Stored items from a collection

Start of Block

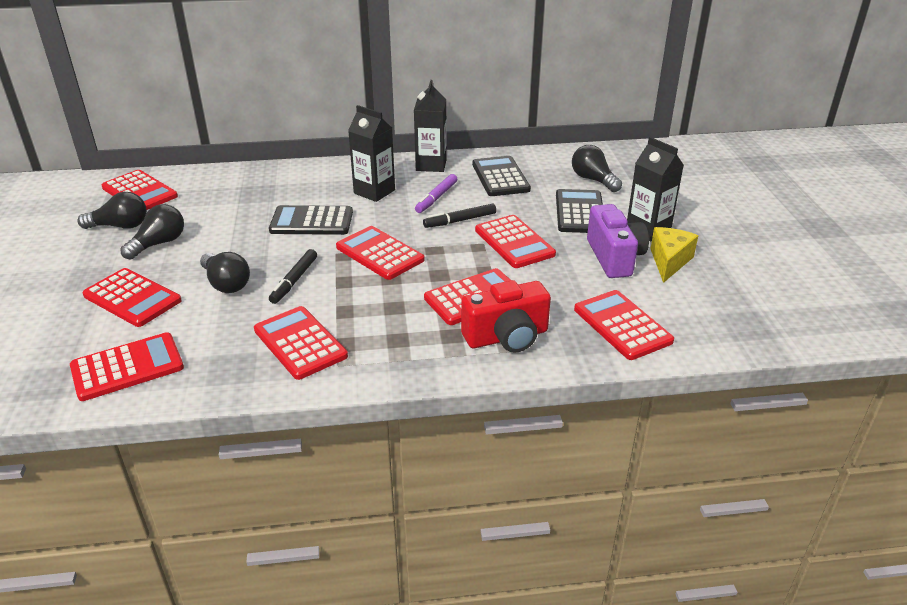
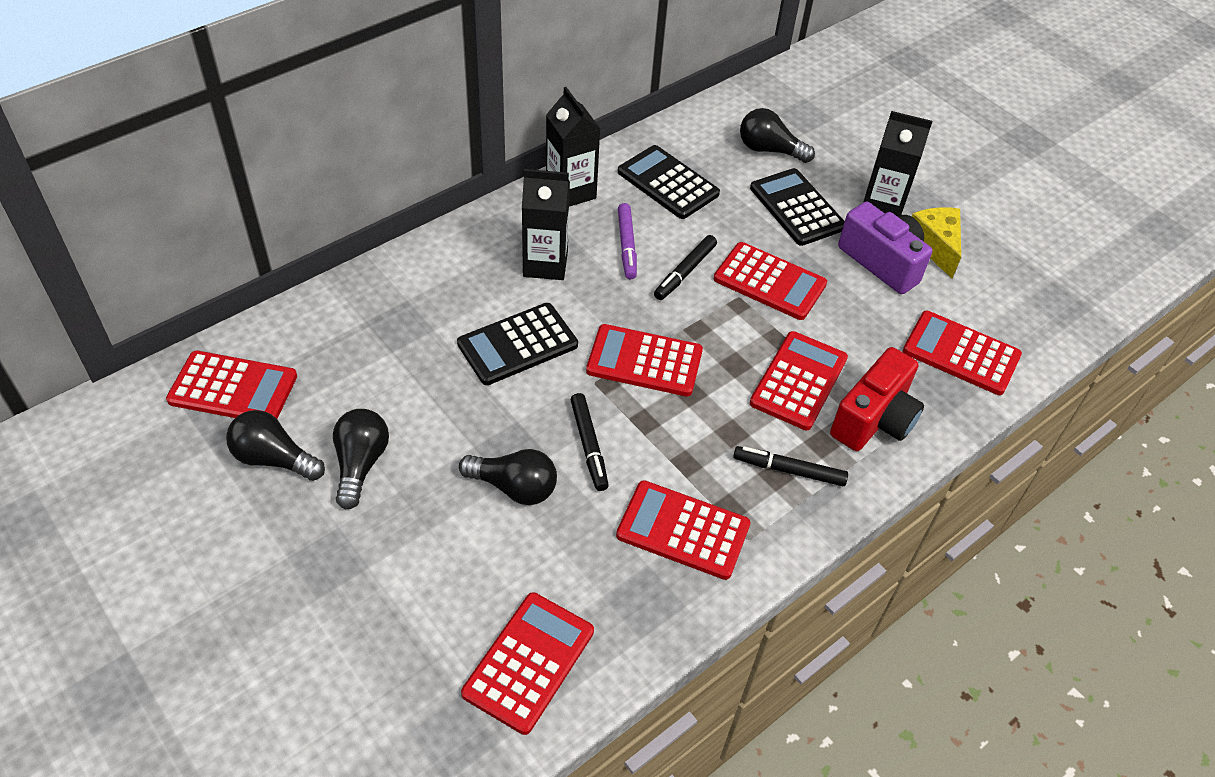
camera: 35 degrees left, 15 degrees up
black light bulb [77,192,147,229] -> black light bulb turned 120 degrees counterclockwise [226,410,325,481]
red calculator [83,268,182,327] -> none
none -> black marker [733,446,848,486]

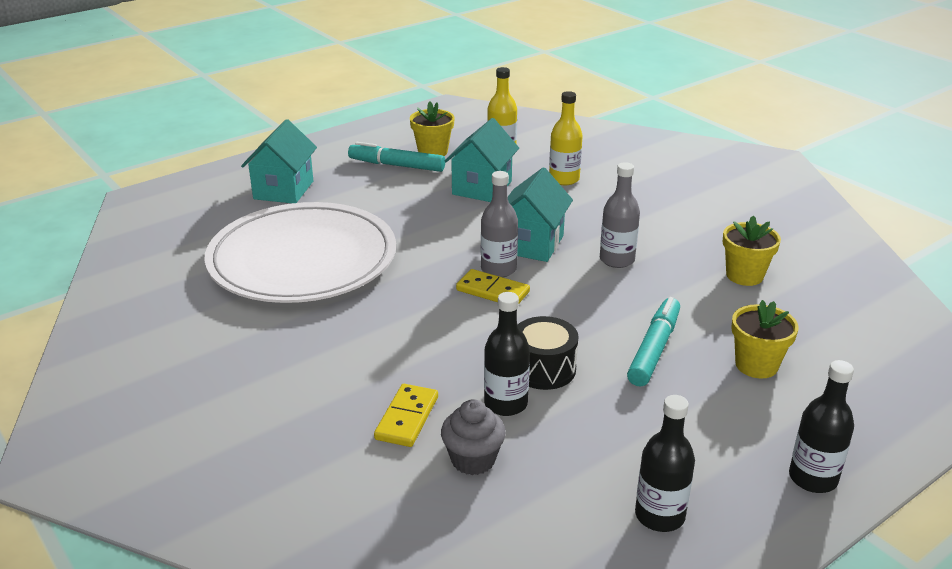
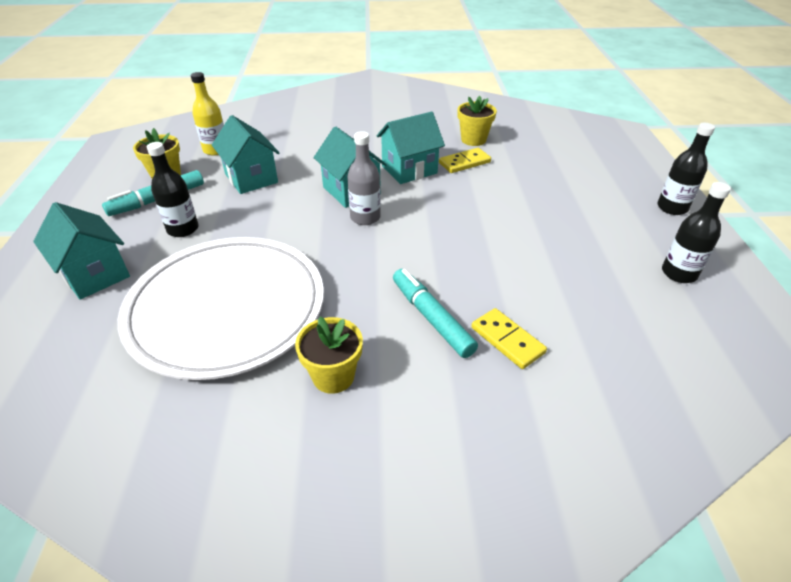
camera: 55 degrees left, 10 degrees up
grey cupcake [441,399,506,475] -> none
yellow domino [456,269,530,303] -> yellow domino moved to [439,148,491,173]
black bottle [484,292,530,416] -> black bottle moved to [147,142,198,237]
black drum [517,316,579,390] -> none
yellow bottle [549,91,583,185] -> none
grey bottle [600,162,640,268] -> turquoise house [376,112,445,184]
turquoise marker [627,297,680,387] -> turquoise marker moved to [393,269,478,358]
yellow flower pot [731,300,799,378] -> yellow flower pot moved to [295,317,363,394]

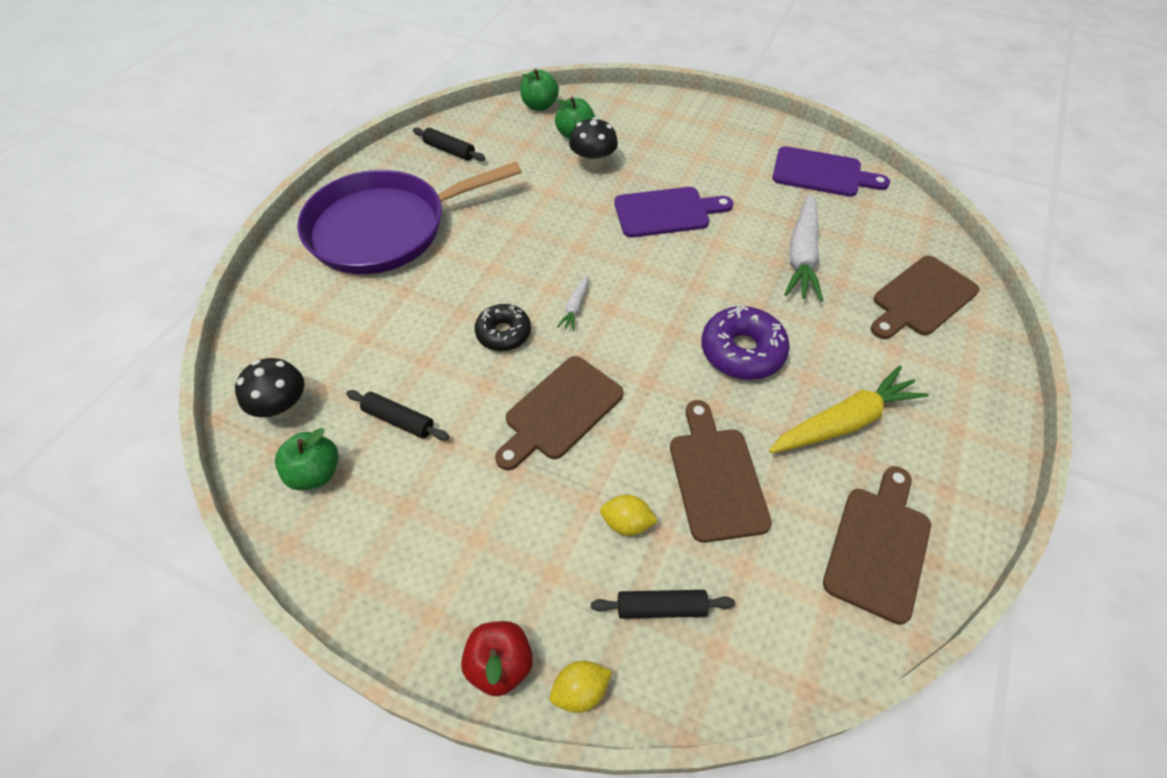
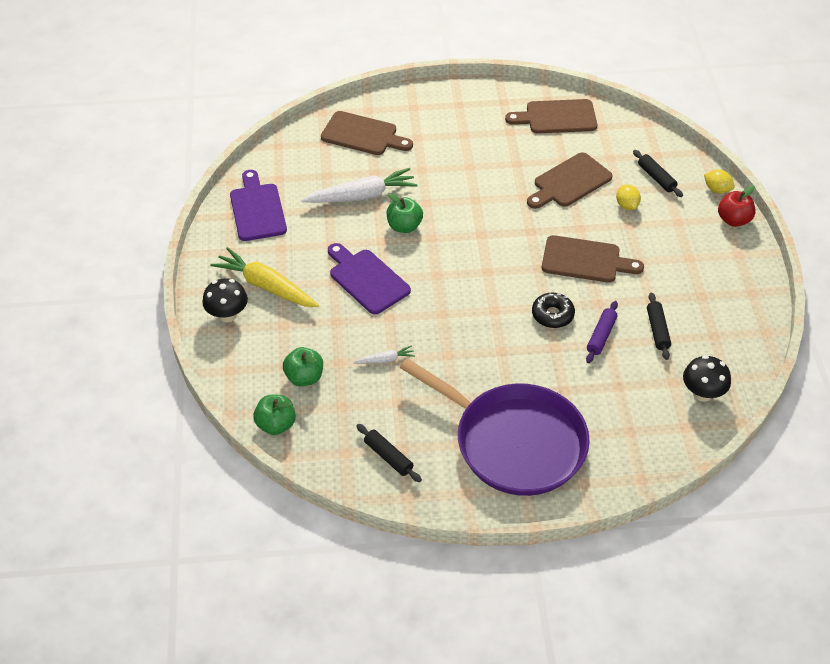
camera: 120 degrees left, 5 degrees down
green apple [275,428,338,491] -> green apple moved to [387,193,423,233]
black rolling pin [413,128,485,161] -> black rolling pin turned 45 degrees counterclockwise [356,424,422,482]
white carrot [557,274,588,331] -> white carrot moved to [354,345,415,364]
black mushroom [569,117,618,170] -> black mushroom moved to [202,278,248,322]
purple donut [701,306,790,380] -> none
yellow carrot [769,366,929,453] -> yellow carrot moved to [210,247,319,307]
none -> purple rolling pin [586,301,618,363]

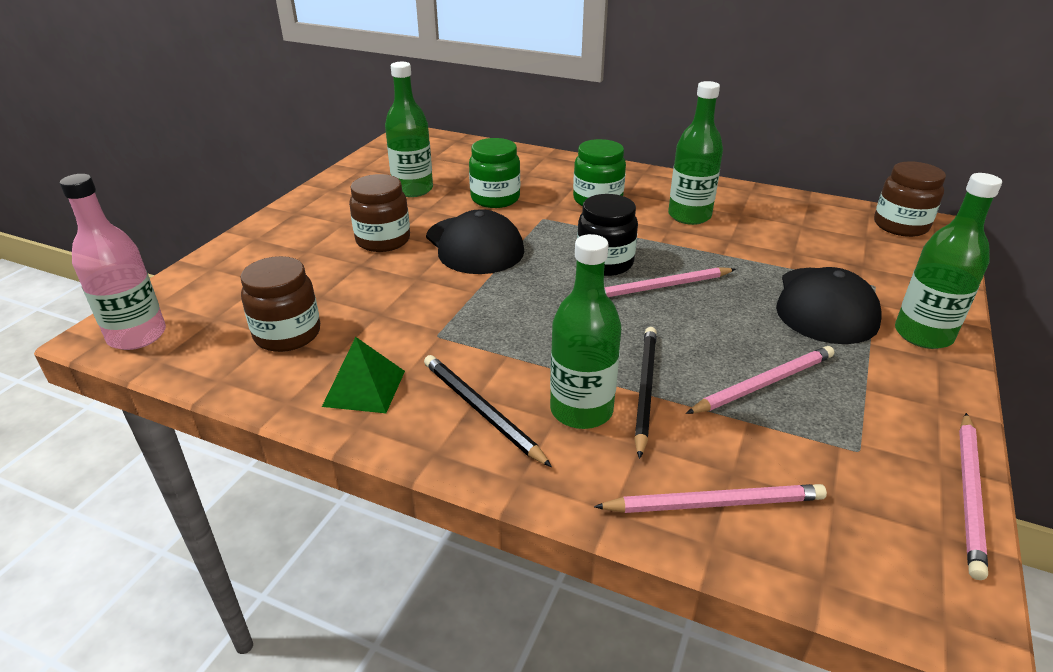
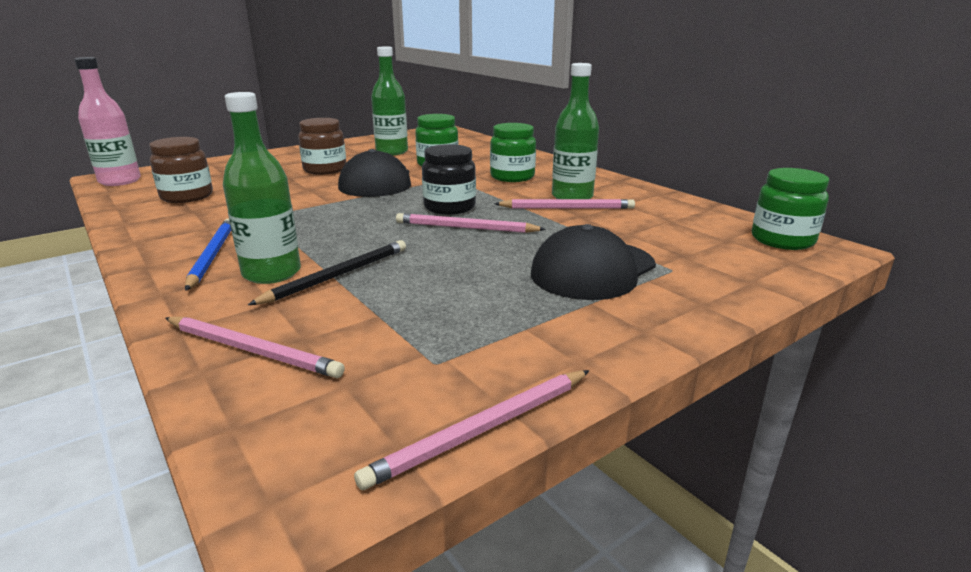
camera: 30 degrees right, 10 degrees down
green pyramid [322,337,405,413] -> none
black pencil [424,355,552,467] -> blue pencil [185,218,231,291]
pink pencil [686,346,834,414] -> pink pencil moved to [494,199,635,209]
brown jar [874,161,946,237] -> green jar [752,168,829,250]
green bottle [895,173,1002,349] -> none

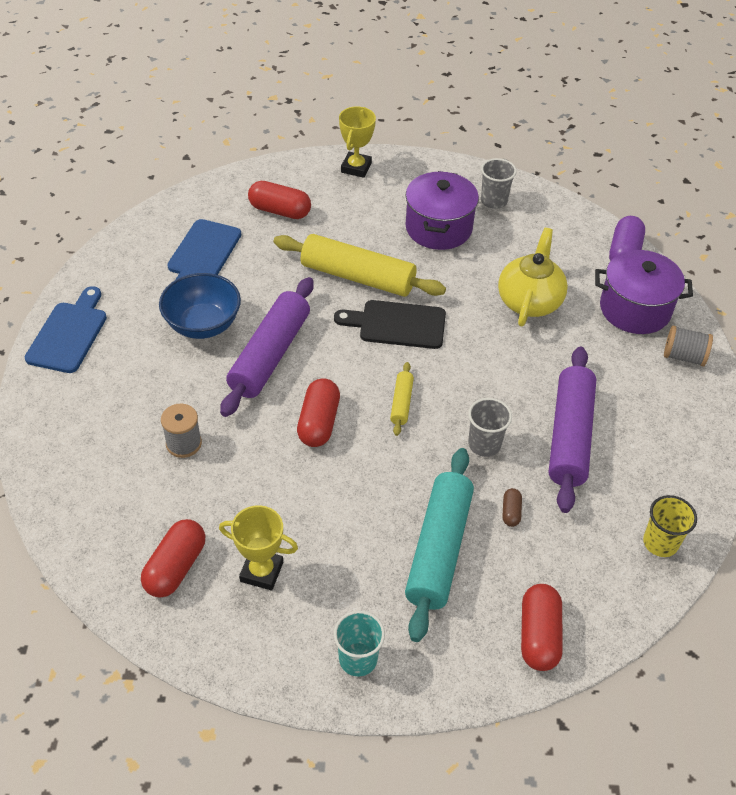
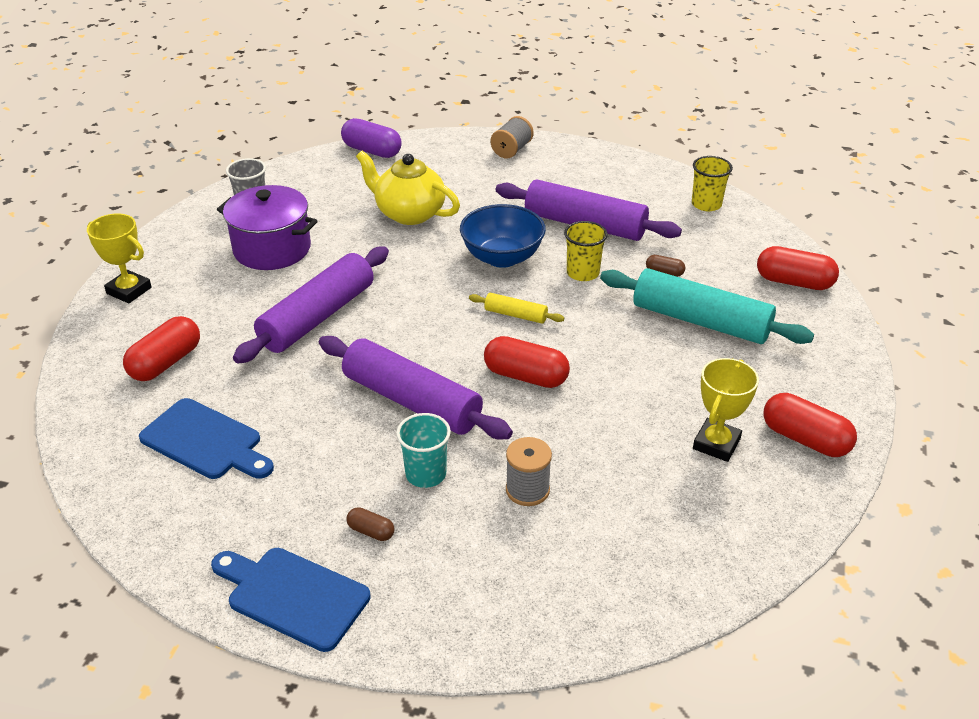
camera: 75 degrees left, 10 degrees down
red capsule [141,519,206,598] -> red capsule moved to [764,393,857,457]
blue bowl [159,273,241,339] -> blue bowl moved to [460,204,546,268]
yellow rolling pin [273,234,446,297] -> purple rolling pin [233,247,389,364]
black cutting board [334,300,446,349] -> none
turquoise cup [334,610,385,676] -> turquoise cup moved to [396,413,451,488]
grey cup [468,398,512,457] -> yellow cup [564,221,608,281]
purple pot [595,250,693,334] -> none
none -> brown capsule [346,507,395,541]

End of Block

An exact reprint of the records above is required, with all pictures left out.

camera: 35 degrees left, 15 degrees up
black light bulb [77,192,147,229] -> black light bulb turned 120 degrees counterclockwise [226,410,325,481]
red calculator [83,268,182,327] -> none
none -> black marker [733,446,848,486]

camera: 55 degrees left, 10 degrees up
grey cupcake [441,399,506,475] -> none
yellow domino [456,269,530,303] -> yellow domino moved to [439,148,491,173]
black bottle [484,292,530,416] -> black bottle moved to [147,142,198,237]
black drum [517,316,579,390] -> none
yellow bottle [549,91,583,185] -> none
grey bottle [600,162,640,268] -> turquoise house [376,112,445,184]
turquoise marker [627,297,680,387] -> turquoise marker moved to [393,269,478,358]
yellow flower pot [731,300,799,378] -> yellow flower pot moved to [295,317,363,394]

camera: 120 degrees left, 5 degrees down
green apple [275,428,338,491] -> green apple moved to [387,193,423,233]
black rolling pin [413,128,485,161] -> black rolling pin turned 45 degrees counterclockwise [356,424,422,482]
white carrot [557,274,588,331] -> white carrot moved to [354,345,415,364]
black mushroom [569,117,618,170] -> black mushroom moved to [202,278,248,322]
purple donut [701,306,790,380] -> none
yellow carrot [769,366,929,453] -> yellow carrot moved to [210,247,319,307]
none -> purple rolling pin [586,301,618,363]

camera: 30 degrees right, 10 degrees down
green pyramid [322,337,405,413] -> none
black pencil [424,355,552,467] -> blue pencil [185,218,231,291]
pink pencil [686,346,834,414] -> pink pencil moved to [494,199,635,209]
brown jar [874,161,946,237] -> green jar [752,168,829,250]
green bottle [895,173,1002,349] -> none

camera: 75 degrees left, 10 degrees down
red capsule [141,519,206,598] -> red capsule moved to [764,393,857,457]
blue bowl [159,273,241,339] -> blue bowl moved to [460,204,546,268]
yellow rolling pin [273,234,446,297] -> purple rolling pin [233,247,389,364]
black cutting board [334,300,446,349] -> none
turquoise cup [334,610,385,676] -> turquoise cup moved to [396,413,451,488]
grey cup [468,398,512,457] -> yellow cup [564,221,608,281]
purple pot [595,250,693,334] -> none
none -> brown capsule [346,507,395,541]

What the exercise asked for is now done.